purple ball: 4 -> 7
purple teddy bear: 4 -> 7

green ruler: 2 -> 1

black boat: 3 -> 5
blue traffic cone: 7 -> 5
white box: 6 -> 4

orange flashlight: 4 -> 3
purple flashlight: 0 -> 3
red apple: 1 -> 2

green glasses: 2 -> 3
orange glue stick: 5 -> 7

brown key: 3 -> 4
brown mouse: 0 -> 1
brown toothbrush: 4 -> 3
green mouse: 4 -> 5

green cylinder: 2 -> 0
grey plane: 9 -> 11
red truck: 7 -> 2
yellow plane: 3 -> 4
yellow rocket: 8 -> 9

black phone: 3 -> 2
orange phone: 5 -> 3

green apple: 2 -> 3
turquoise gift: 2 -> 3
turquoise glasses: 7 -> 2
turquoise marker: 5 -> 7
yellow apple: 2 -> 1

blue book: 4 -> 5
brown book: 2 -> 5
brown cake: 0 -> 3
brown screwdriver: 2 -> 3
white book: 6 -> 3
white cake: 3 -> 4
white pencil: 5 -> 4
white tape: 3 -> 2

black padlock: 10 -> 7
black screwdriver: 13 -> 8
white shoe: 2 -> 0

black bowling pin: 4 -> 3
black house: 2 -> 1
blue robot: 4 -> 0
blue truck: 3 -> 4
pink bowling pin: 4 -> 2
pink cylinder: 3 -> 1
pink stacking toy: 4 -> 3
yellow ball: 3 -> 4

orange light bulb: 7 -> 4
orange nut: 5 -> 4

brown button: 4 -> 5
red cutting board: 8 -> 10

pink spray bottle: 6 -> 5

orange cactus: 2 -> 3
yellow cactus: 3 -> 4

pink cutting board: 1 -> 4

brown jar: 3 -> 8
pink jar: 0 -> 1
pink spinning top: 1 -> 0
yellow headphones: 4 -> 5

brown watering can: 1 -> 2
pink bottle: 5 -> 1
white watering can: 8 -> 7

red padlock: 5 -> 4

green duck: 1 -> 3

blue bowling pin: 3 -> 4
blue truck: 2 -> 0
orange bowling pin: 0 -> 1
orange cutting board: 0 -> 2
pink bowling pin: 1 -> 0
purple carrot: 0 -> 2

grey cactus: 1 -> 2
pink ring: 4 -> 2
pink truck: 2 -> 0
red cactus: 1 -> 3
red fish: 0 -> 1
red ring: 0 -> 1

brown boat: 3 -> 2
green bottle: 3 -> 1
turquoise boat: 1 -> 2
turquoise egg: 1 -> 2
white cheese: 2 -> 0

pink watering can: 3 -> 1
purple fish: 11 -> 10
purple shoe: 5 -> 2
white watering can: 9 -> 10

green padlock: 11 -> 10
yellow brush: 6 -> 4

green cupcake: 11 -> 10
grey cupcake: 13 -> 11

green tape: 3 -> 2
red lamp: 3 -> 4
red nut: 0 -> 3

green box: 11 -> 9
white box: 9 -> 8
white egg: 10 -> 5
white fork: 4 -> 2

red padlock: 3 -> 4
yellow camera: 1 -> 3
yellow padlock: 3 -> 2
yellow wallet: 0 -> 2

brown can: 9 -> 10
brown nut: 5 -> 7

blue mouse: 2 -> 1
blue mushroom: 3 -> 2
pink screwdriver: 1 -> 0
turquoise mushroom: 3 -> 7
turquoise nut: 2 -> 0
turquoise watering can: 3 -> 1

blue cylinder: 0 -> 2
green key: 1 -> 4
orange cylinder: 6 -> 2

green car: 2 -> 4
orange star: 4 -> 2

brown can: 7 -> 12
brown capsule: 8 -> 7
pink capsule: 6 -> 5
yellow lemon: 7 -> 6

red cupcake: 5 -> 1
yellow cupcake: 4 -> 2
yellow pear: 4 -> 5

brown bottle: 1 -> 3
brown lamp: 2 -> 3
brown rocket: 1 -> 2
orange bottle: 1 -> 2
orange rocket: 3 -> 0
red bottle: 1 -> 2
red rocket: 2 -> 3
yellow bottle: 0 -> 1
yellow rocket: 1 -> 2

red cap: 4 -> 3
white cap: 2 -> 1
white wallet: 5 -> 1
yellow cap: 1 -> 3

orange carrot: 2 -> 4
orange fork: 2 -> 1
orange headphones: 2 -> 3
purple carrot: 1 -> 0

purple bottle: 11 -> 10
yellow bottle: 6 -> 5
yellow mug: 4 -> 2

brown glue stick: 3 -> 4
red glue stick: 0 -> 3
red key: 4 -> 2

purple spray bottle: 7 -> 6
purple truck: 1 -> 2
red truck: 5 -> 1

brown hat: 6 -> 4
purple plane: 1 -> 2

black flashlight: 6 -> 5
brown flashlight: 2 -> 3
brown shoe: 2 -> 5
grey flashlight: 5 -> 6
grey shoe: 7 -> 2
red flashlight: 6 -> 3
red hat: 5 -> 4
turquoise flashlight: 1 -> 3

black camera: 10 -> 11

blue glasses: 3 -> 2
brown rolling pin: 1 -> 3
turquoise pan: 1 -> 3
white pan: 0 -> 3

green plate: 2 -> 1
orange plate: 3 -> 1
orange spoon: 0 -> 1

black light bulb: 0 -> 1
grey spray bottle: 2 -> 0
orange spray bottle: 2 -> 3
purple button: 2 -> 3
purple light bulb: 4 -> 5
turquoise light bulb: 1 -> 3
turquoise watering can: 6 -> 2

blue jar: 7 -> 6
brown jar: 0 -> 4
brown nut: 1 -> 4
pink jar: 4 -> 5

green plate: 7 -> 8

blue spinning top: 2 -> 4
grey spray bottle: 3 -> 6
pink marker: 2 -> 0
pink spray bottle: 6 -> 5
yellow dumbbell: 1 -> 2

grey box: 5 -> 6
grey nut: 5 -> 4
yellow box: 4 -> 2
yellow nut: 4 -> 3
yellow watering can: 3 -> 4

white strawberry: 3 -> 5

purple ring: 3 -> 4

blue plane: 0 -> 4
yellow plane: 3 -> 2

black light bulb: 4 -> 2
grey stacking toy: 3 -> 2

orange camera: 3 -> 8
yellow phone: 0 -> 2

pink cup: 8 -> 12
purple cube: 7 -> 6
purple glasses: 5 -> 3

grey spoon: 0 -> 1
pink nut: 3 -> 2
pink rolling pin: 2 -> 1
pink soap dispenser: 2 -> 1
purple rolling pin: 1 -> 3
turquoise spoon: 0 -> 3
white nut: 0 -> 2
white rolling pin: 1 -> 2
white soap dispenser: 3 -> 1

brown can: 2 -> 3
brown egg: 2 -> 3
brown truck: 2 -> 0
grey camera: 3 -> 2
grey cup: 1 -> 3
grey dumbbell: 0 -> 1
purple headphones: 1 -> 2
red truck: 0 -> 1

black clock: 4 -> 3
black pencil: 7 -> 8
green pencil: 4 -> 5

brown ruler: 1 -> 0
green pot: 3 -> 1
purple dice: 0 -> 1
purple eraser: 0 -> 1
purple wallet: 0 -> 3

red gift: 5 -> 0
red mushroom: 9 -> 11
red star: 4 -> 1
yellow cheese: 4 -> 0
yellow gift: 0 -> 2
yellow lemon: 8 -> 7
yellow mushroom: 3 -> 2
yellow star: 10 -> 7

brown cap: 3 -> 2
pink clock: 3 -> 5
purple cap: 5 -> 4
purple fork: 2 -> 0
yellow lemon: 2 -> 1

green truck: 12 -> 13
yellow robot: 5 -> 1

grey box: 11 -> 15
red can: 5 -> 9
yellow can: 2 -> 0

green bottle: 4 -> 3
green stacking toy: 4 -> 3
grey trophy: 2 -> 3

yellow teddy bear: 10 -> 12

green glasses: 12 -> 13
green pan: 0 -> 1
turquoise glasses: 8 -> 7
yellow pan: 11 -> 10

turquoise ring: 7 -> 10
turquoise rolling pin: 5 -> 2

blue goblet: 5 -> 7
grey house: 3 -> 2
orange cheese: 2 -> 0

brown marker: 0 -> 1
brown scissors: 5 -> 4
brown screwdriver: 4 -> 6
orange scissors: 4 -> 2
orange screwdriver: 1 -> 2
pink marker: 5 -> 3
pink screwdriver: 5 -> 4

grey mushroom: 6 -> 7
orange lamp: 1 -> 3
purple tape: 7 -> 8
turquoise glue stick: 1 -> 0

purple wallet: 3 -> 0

•••

◆ Instructions for the task ◆
Pull out each line of the listing that holds the string "cactus".

◆ Your solution ◆
orange cactus: 2 -> 3
yellow cactus: 3 -> 4
grey cactus: 1 -> 2
red cactus: 1 -> 3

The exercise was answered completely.